Once "# camera: 115 degrees right, 10 degrees down" turns up in a line below, reproduce that line and those after it exactly, stopping after the line with "swapped,orange_zufirin,624 190 32"; leave pictures out.
________________________
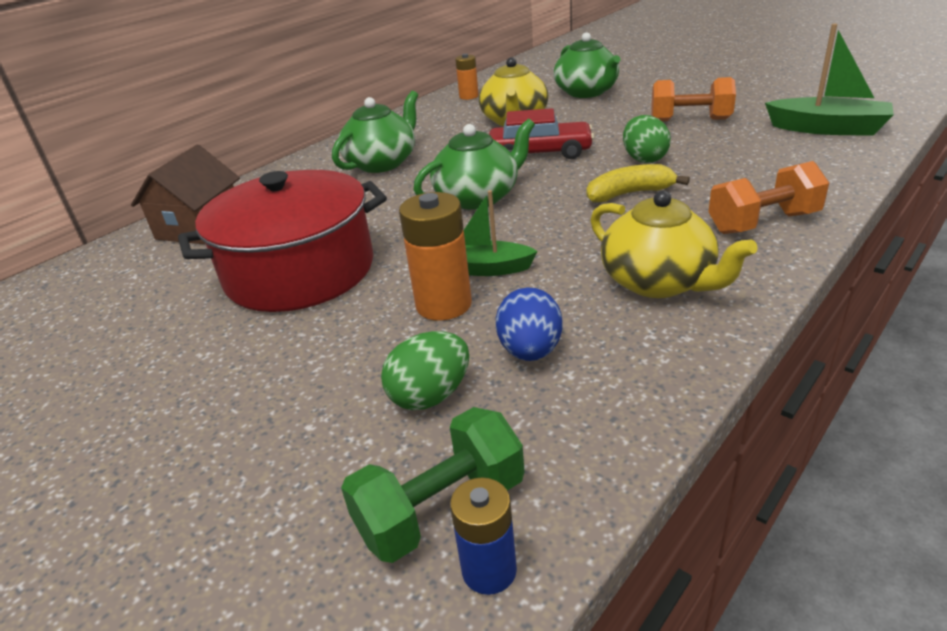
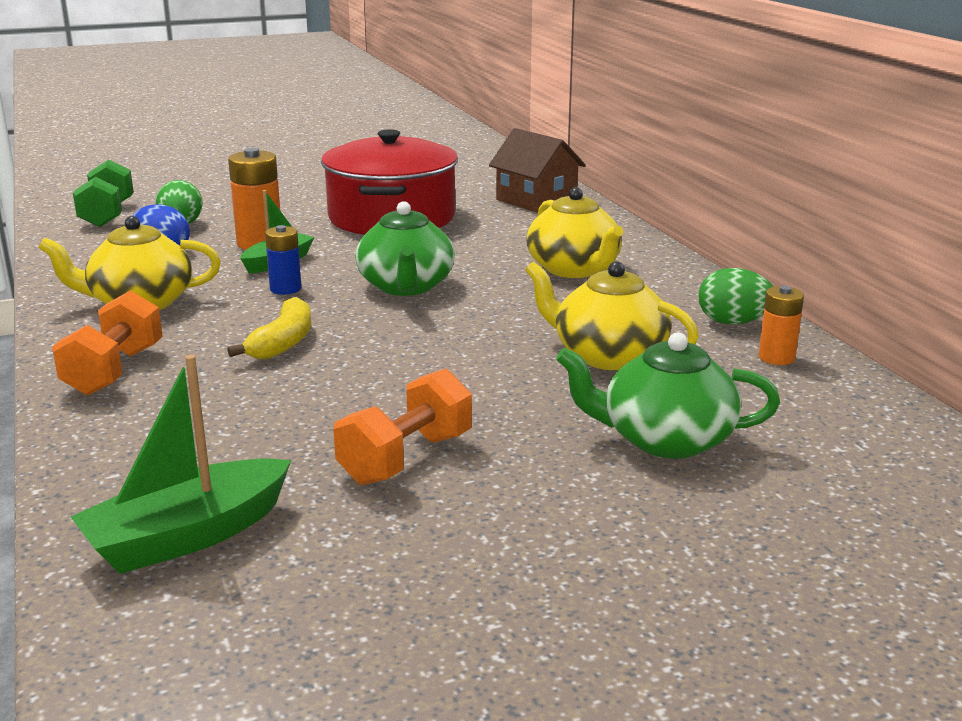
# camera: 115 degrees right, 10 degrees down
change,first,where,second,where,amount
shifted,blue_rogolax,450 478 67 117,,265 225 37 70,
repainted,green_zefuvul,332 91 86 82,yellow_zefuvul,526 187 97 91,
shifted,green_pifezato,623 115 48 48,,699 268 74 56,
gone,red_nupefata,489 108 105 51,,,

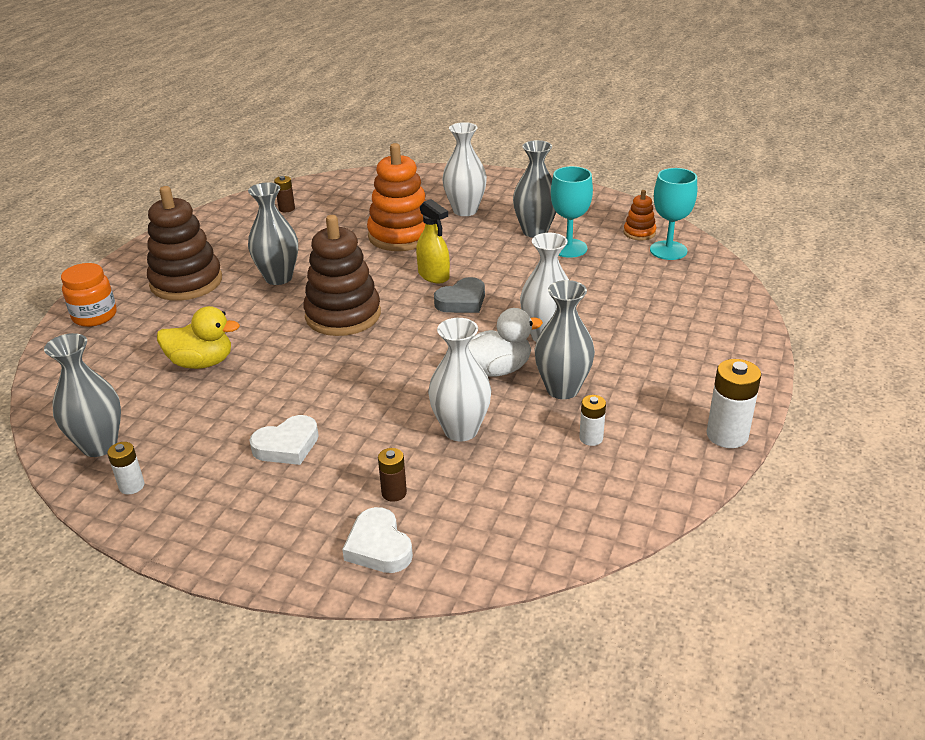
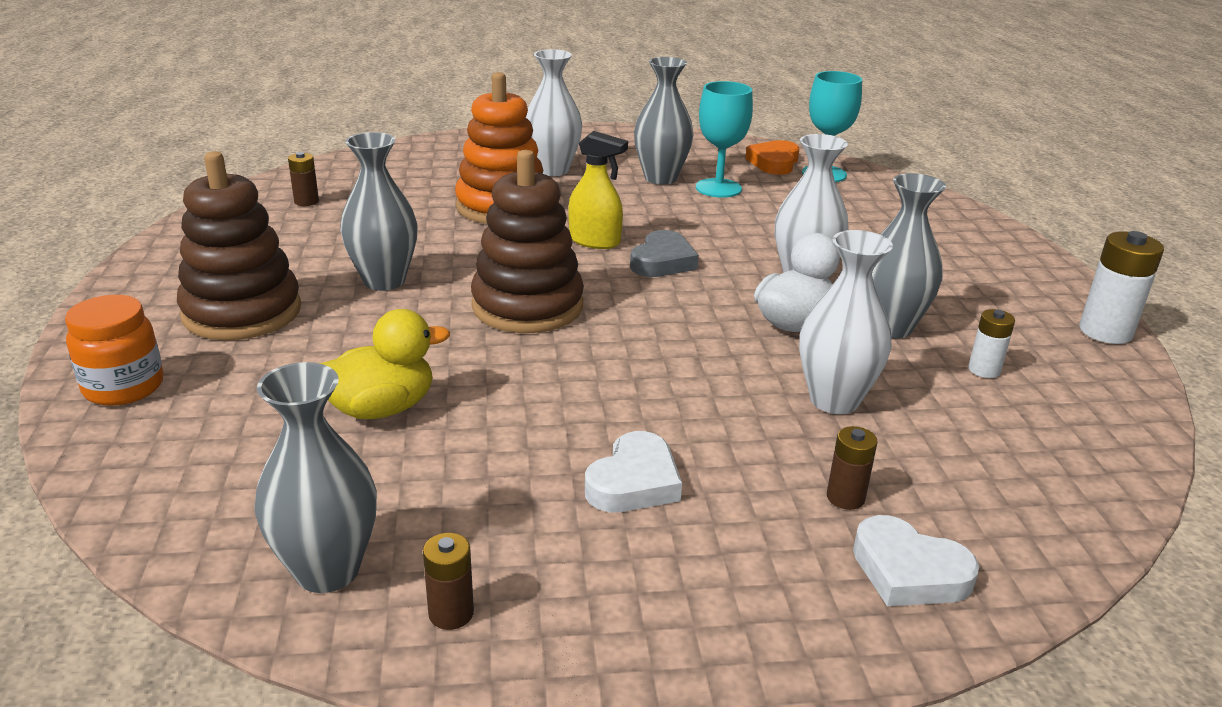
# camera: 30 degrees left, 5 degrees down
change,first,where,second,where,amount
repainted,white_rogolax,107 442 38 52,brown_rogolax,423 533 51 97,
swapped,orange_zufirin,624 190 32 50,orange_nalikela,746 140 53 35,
________________________
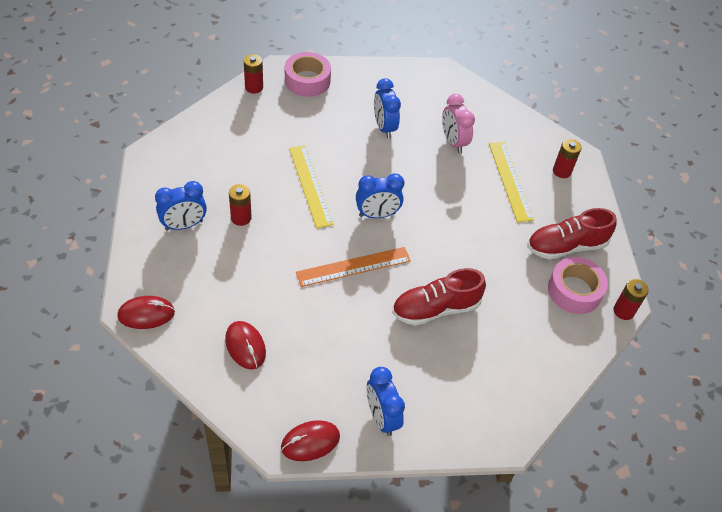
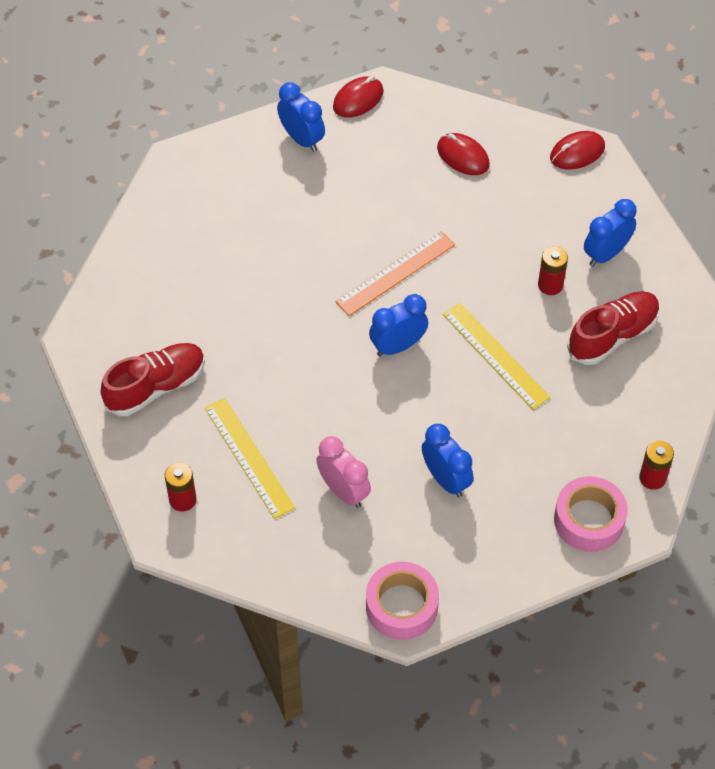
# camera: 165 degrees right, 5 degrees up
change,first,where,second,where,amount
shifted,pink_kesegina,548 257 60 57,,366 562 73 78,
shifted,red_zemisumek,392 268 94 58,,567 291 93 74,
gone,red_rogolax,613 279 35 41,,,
________________________
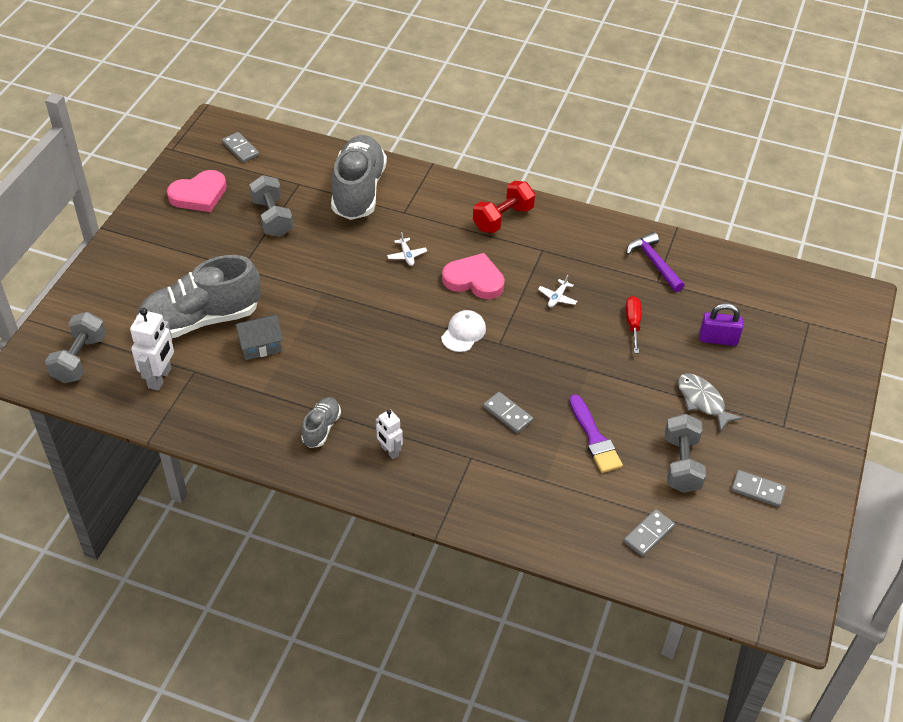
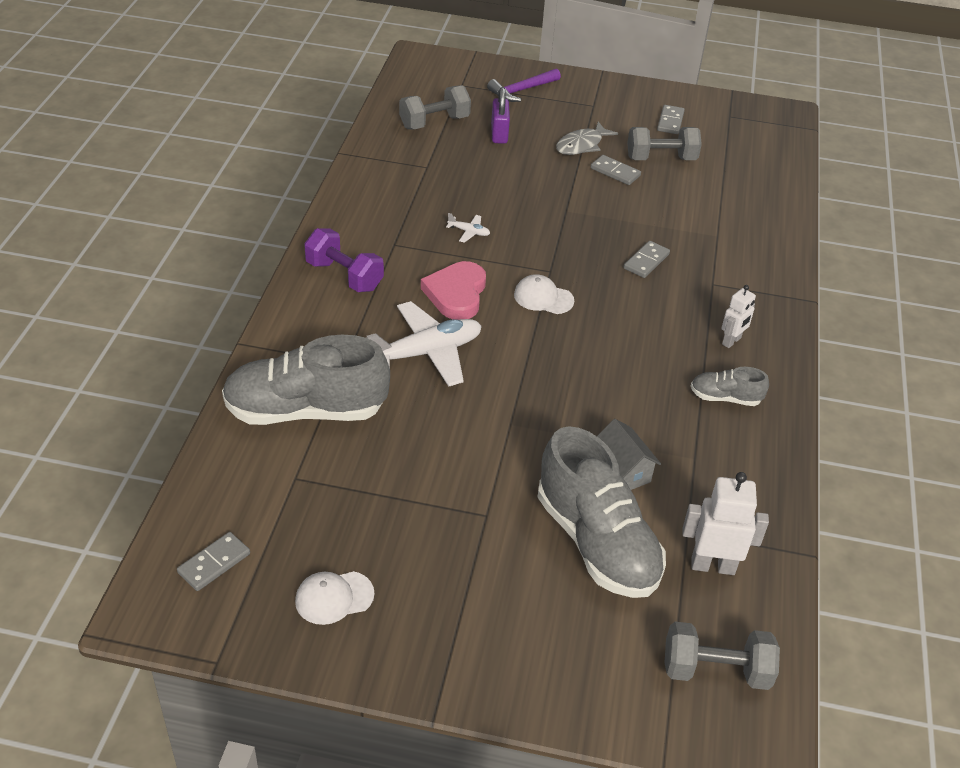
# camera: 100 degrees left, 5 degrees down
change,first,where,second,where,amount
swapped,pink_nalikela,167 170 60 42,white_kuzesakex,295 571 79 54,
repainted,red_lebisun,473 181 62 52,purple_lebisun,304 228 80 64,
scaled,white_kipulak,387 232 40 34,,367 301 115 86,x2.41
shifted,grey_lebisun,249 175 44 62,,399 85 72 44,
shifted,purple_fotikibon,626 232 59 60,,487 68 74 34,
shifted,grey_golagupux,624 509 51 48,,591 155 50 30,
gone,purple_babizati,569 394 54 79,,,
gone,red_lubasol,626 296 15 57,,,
________________________
RESPONSE »
# camera: 115 degrees right, 10 degrees down
change,first,where,second,where,amount
shifted,blue_rogolax,450 478 67 117,,265 225 37 70,
repainted,green_zefuvul,332 91 86 82,yellow_zefuvul,526 187 97 91,
shifted,green_pifezato,623 115 48 48,,699 268 74 56,
gone,red_nupefata,489 108 105 51,,,

# camera: 30 degrees left, 5 degrees down
change,first,where,second,where,amount
repainted,white_rogolax,107 442 38 52,brown_rogolax,423 533 51 97,
swapped,orange_zufirin,624 190 32 50,orange_nalikela,746 140 53 35,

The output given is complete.